### Information ###

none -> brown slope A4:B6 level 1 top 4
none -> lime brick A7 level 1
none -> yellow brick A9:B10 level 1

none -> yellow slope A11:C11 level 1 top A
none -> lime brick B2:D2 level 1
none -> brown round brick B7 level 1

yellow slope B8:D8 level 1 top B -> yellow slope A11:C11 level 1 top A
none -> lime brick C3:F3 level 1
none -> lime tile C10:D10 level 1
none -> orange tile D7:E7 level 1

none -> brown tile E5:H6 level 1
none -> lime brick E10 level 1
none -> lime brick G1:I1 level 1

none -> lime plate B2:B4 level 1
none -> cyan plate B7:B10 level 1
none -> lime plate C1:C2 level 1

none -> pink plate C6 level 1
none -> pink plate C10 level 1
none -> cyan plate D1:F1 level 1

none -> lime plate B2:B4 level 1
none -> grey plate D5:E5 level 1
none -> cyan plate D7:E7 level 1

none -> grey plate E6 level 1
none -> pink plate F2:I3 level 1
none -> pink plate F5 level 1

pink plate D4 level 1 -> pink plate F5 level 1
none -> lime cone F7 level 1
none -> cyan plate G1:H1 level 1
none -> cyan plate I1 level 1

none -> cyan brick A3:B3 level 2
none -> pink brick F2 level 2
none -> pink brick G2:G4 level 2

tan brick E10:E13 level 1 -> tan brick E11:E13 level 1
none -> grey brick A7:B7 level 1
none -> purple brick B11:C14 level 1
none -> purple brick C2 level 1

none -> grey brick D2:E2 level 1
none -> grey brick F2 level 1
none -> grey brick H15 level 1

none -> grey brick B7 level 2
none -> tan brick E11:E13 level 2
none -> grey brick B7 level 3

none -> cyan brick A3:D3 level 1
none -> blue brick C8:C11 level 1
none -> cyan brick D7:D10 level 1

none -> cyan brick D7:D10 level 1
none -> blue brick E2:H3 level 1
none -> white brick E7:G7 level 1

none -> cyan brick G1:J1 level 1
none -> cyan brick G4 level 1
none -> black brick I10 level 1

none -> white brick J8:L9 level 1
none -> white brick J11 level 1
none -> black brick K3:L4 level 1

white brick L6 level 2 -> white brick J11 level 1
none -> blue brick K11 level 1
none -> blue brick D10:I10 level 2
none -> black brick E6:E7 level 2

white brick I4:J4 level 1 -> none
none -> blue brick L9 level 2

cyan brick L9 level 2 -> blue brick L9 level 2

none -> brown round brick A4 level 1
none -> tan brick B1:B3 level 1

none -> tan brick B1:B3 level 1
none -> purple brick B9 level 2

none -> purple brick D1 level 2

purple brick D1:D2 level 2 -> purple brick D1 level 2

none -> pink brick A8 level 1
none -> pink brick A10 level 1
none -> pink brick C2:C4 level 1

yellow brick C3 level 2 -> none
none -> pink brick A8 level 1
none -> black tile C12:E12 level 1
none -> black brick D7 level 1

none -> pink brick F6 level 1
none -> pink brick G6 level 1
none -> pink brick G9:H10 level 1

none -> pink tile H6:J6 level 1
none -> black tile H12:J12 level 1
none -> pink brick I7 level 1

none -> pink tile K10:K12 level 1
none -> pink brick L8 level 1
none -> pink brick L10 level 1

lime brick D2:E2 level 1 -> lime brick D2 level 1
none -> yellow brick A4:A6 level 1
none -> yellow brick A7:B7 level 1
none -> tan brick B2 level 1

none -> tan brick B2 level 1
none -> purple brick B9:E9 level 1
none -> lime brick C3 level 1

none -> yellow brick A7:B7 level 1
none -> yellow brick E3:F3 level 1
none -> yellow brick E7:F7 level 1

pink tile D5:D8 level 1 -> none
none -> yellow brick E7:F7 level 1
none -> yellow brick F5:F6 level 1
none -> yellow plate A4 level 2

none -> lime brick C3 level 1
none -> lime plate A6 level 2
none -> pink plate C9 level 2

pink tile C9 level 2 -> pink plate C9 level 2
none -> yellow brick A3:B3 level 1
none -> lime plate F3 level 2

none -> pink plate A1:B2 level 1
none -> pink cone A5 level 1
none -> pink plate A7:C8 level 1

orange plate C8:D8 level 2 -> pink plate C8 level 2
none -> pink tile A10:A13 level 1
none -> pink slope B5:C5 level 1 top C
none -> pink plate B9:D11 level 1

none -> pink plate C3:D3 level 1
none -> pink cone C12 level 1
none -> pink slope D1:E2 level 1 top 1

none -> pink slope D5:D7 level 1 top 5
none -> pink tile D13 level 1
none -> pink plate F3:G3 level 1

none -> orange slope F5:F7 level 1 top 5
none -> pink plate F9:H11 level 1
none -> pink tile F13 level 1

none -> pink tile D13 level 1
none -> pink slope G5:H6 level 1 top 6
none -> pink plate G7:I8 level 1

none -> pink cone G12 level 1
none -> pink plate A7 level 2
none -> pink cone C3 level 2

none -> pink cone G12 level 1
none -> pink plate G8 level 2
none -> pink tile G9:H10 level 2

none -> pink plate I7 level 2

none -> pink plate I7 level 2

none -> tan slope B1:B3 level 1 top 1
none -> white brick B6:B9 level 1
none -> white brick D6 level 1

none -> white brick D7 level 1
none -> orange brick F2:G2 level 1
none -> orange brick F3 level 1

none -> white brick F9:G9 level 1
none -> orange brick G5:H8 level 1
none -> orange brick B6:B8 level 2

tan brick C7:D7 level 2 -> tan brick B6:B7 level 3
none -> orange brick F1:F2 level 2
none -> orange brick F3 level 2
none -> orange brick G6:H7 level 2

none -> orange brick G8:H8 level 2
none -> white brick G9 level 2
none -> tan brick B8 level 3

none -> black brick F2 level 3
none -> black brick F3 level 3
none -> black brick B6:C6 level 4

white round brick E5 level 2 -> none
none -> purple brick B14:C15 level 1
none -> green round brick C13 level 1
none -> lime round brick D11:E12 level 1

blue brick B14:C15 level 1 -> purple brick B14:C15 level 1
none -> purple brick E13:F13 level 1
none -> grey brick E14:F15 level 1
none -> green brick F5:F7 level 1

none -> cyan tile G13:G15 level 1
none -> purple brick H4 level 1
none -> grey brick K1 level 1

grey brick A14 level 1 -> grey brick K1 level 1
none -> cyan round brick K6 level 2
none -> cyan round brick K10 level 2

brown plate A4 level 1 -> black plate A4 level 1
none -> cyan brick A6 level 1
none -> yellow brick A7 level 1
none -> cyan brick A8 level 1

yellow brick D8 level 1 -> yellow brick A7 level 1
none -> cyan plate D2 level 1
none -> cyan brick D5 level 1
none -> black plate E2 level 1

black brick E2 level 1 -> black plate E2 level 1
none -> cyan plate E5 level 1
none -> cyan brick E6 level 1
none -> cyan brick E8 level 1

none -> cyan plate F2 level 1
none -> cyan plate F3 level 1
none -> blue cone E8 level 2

###

- Work required:
Out of the data above, give again only the lines starting at the one holding "none -> cyan brick G1:J1 level 1" and ending at the one holding "none -> purple brick B9 level 2", unchanged.

- Response to this task:
none -> cyan brick G1:J1 level 1
none -> cyan brick G4 level 1
none -> black brick I10 level 1

none -> white brick J8:L9 level 1
none -> white brick J11 level 1
none -> black brick K3:L4 level 1

white brick L6 level 2 -> white brick J11 level 1
none -> blue brick K11 level 1
none -> blue brick D10:I10 level 2
none -> black brick E6:E7 level 2

white brick I4:J4 level 1 -> none
none -> blue brick L9 level 2

cyan brick L9 level 2 -> blue brick L9 level 2

none -> brown round brick A4 level 1
none -> tan brick B1:B3 level 1

none -> tan brick B1:B3 level 1
none -> purple brick B9 level 2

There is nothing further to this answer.